____ Recorded information
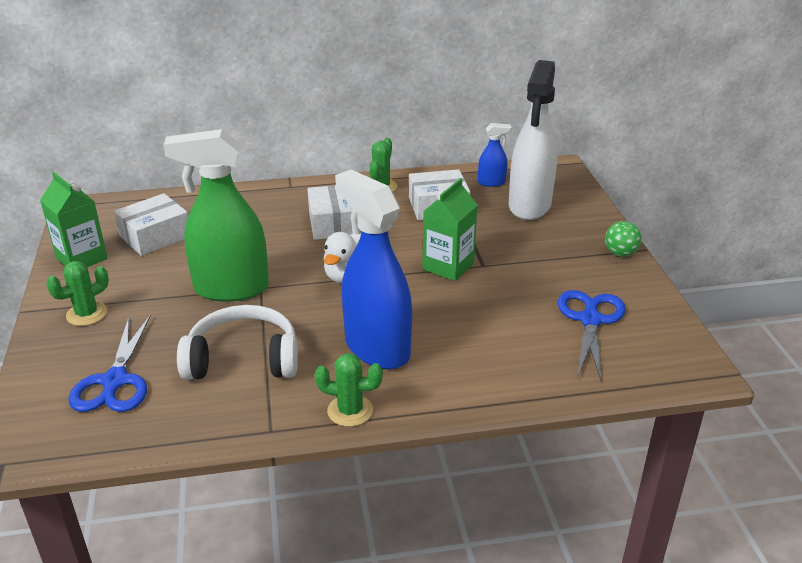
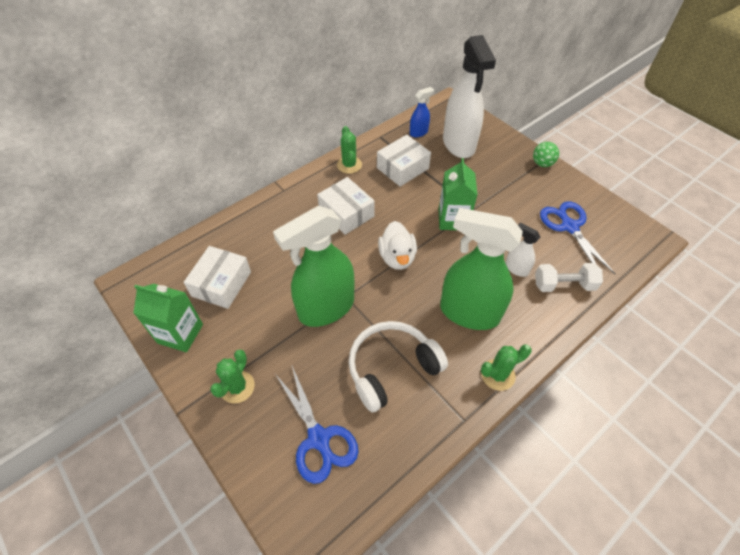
camera: 30 degrees left, 20 degrees up
(376, 348) = (469, 312): blue spray bottle -> green spray bottle
(477, 332) = (516, 268): none -> white spray bottle
(521, 368) = (563, 285): none -> white dumbbell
________
» Work required
The lines you need are those holding the word "bottle"; copy each of them from the material above.

» Result of this task
(376, 348) = (469, 312): blue spray bottle -> green spray bottle
(477, 332) = (516, 268): none -> white spray bottle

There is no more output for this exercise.